§ ACTIVITY:
Output all entries verbatim. Skip pictures.

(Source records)
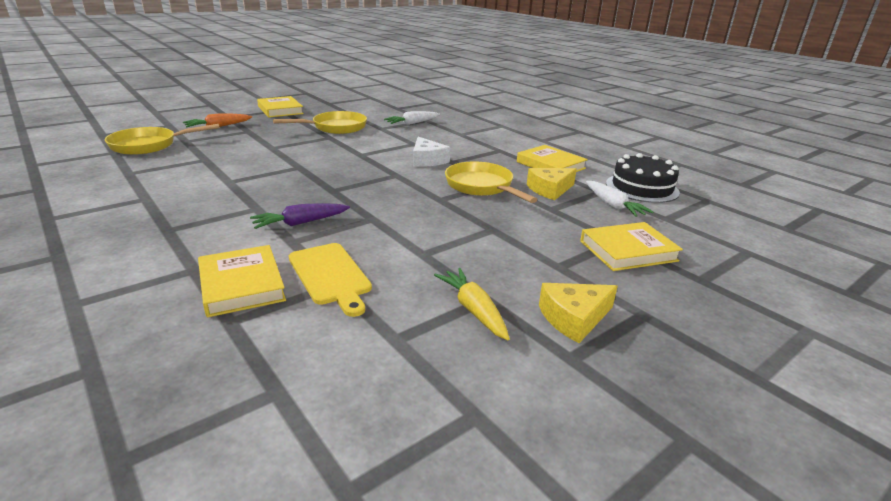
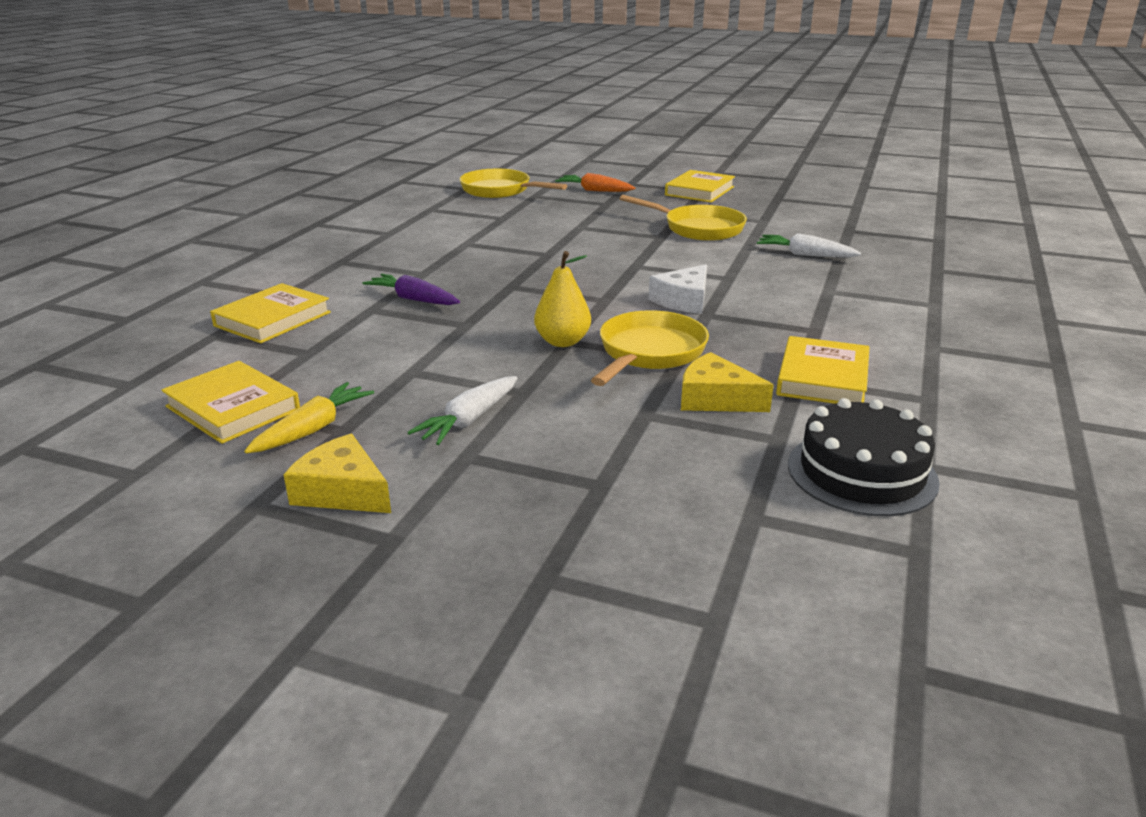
camera: 60 degrees right, 0 degrees up
(330, 275) = (321, 345): yellow cutting board -> none
(439, 201) = (562, 342): none -> yellow pear
(613, 205) = (733, 459): white carrot -> white carrot (469, 420)
(628, 251) = (573, 499): yellow book -> yellow book (233, 408)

§ SOLUTION TO THIS PROBLEM:
camera: 60 degrees right, 0 degrees up
(330, 275) = (321, 345): yellow cutting board -> none
(439, 201) = (562, 342): none -> yellow pear
(613, 205) = (733, 459): white carrot -> white carrot (469, 420)
(628, 251) = (573, 499): yellow book -> yellow book (233, 408)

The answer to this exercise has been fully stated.